### What you need to do
Copy the entries word for word. Keep the pictures out.

### Record set

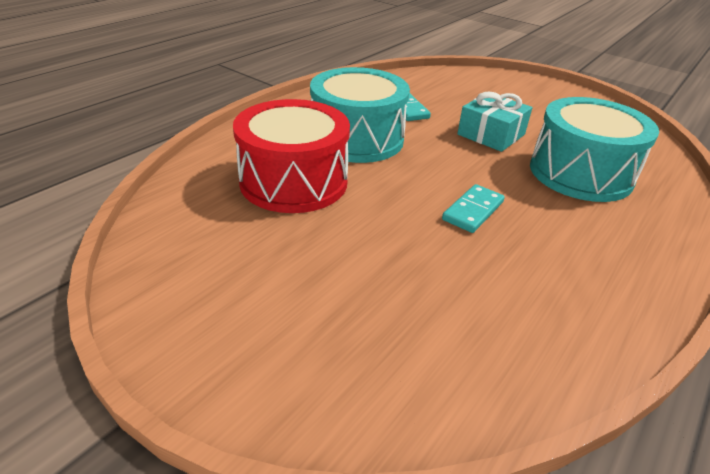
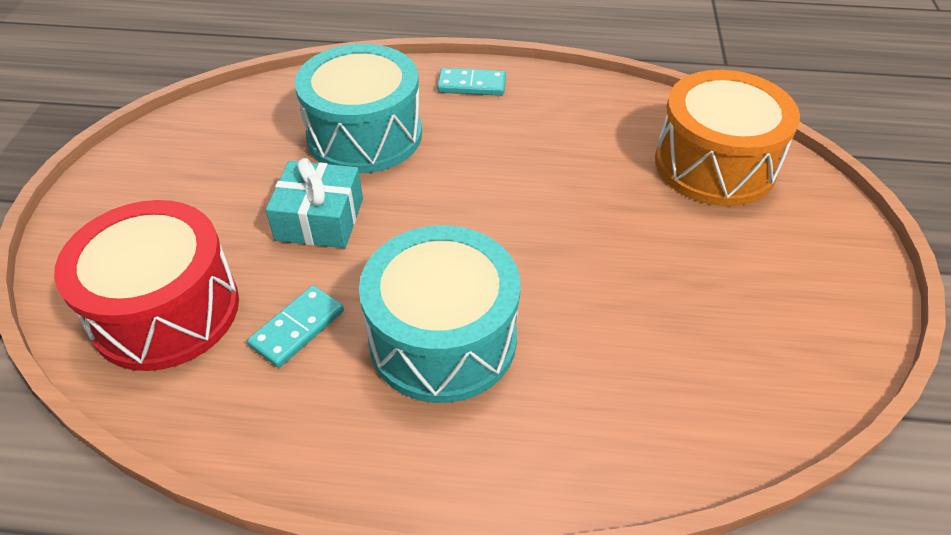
camera: 120 degrees left, 10 degrees up
(294, 181) = (601, 342): red drum -> red drum (166, 310)
(410, 351) = (714, 164): none -> orange drum
(473, 211) = (512, 185): turquoise domino -> turquoise domino (471, 85)

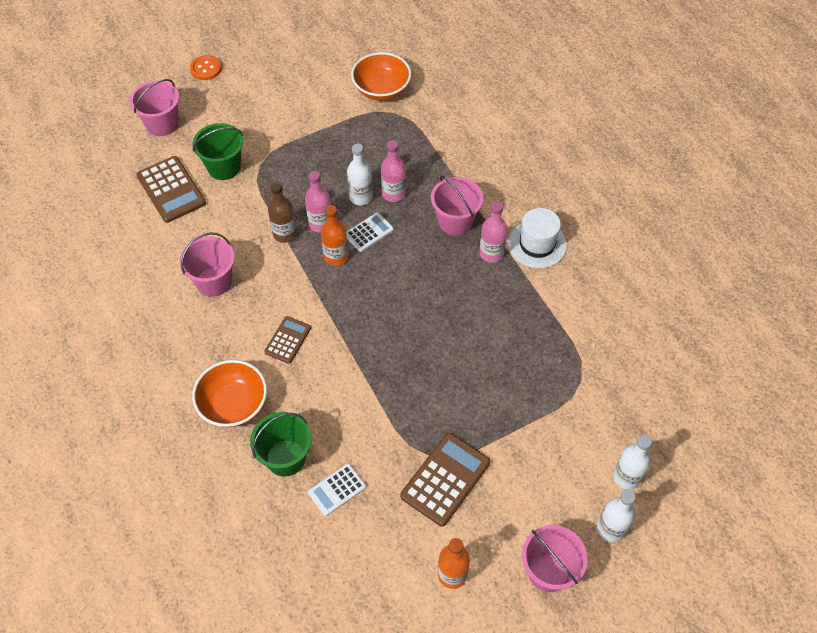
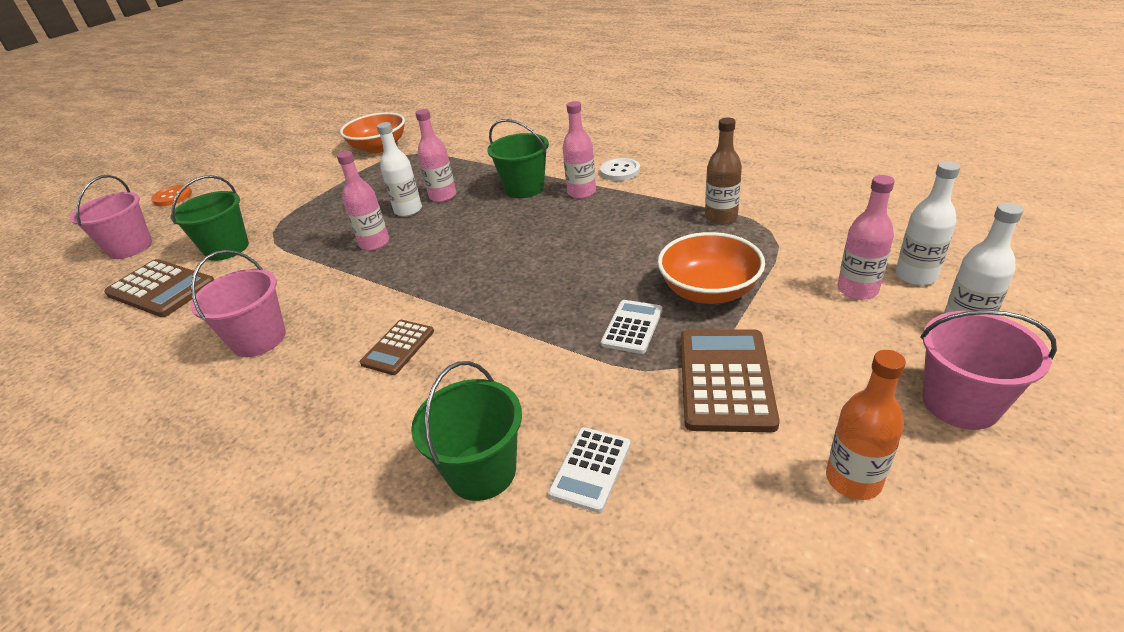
camera: 25 degrees left, 20 degrees down
(233, 404) = (357, 448): orange bowl -> orange bowl (708, 291)
(285, 234) = (335, 266): brown bottle -> brown bottle (721, 217)
(288, 340) = (398, 347): brown calculator -> brown calculator turned 150 degrees counterclockwise
(336, 257) = (411, 258): orange bottle -> none
(369, 232) = (437, 228): white calculator -> white calculator (632, 327)
(455, 221) = (524, 188): pink bucket -> green bucket
(537, 244) = (620, 171): white hat -> white button
(580, 464) = (857, 289): none -> pink bottle

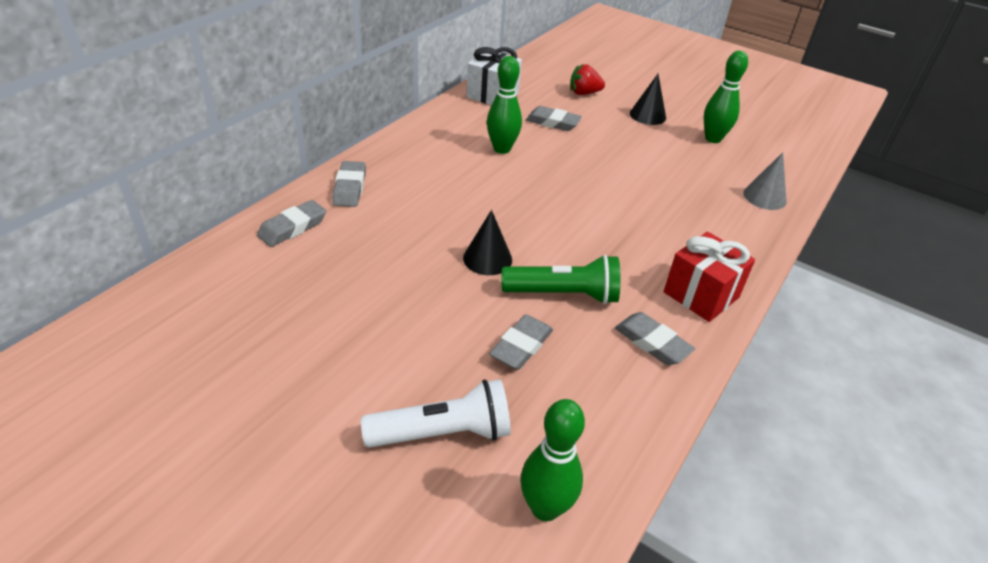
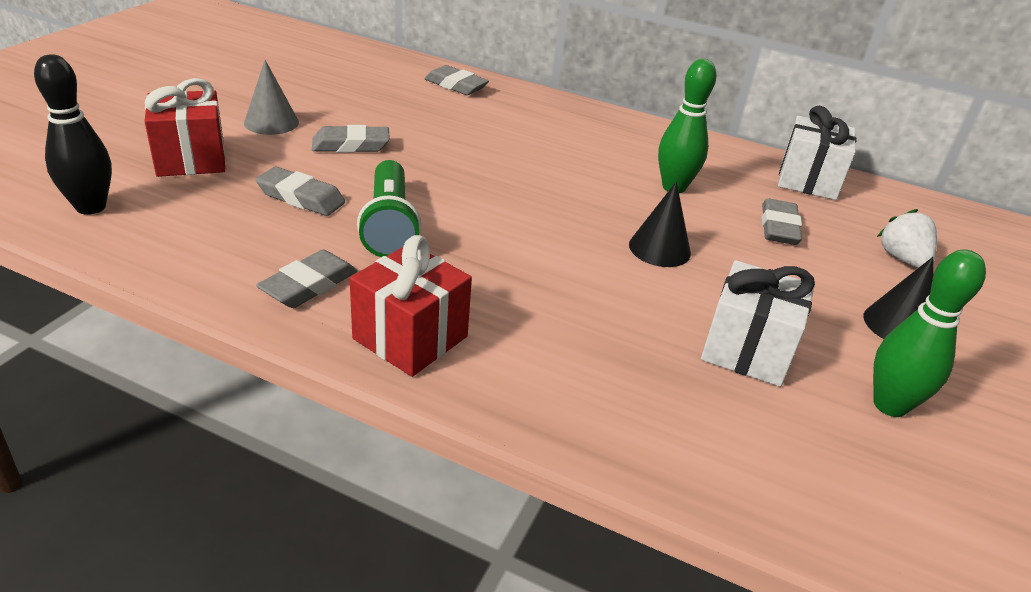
camera: 80 degrees right, 5 degrees down
(350, 188) = (532, 105): grey eraser -> grey eraser (351, 145)
(443, 432) = (191, 159): white flashlight -> red gift
(487, 258) = (441, 179): black cone -> black cone (659, 249)
(545, 508) = (91, 207): green bowling pin -> black bowling pin
(584, 93) = (902, 259): red strawberry -> white strawberry
(681, 168) = (747, 350): none -> white gift
(764, 197) = (722, 455): grey cone -> grey cone (271, 122)

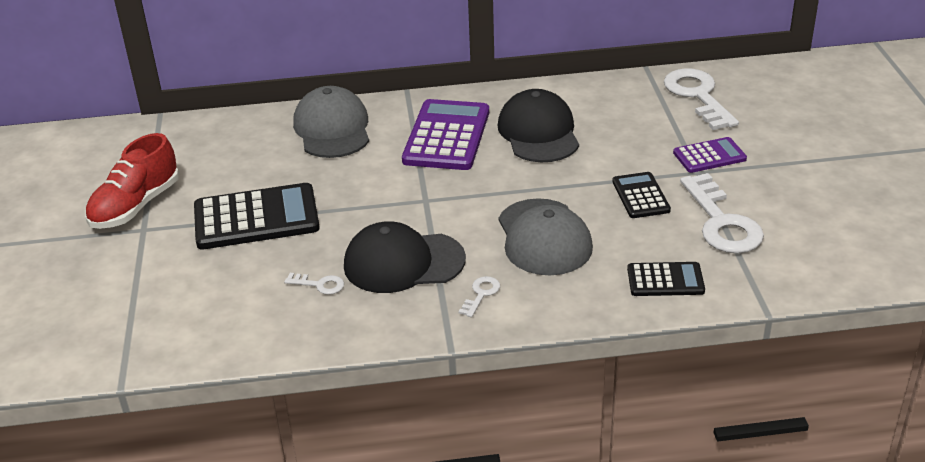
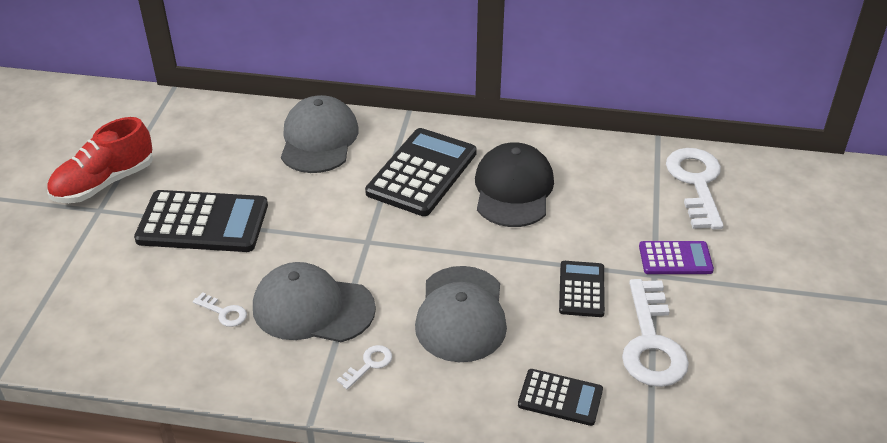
camera: 15 degrees right, 5 degrees up
(403, 263) = (313, 308): black cap -> grey cap
(447, 136) = (422, 173): purple calculator -> black calculator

### Exercise response
camera: 120 degrees left, 10 degrees up
(294, 181) = (601, 342): red drum -> red drum (166, 310)
(410, 351) = (714, 164): none -> orange drum
(473, 211) = (512, 185): turquoise domino -> turquoise domino (471, 85)

camera: 25 degrees left, 20 degrees down
(233, 404) = (357, 448): orange bowl -> orange bowl (708, 291)
(285, 234) = (335, 266): brown bottle -> brown bottle (721, 217)
(288, 340) = (398, 347): brown calculator -> brown calculator turned 150 degrees counterclockwise
(336, 257) = (411, 258): orange bottle -> none
(369, 232) = (437, 228): white calculator -> white calculator (632, 327)
(455, 221) = (524, 188): pink bucket -> green bucket
(537, 244) = (620, 171): white hat -> white button
(580, 464) = (857, 289): none -> pink bottle

camera: 80 degrees right, 5 degrees down
(350, 188) = (532, 105): grey eraser -> grey eraser (351, 145)
(443, 432) = (191, 159): white flashlight -> red gift
(487, 258) = (441, 179): black cone -> black cone (659, 249)
(545, 508) = (91, 207): green bowling pin -> black bowling pin
(584, 93) = (902, 259): red strawberry -> white strawberry
(681, 168) = (747, 350): none -> white gift
(764, 197) = (722, 455): grey cone -> grey cone (271, 122)

camera: 15 degrees right, 5 degrees up
(403, 263) = (313, 308): black cap -> grey cap
(447, 136) = (422, 173): purple calculator -> black calculator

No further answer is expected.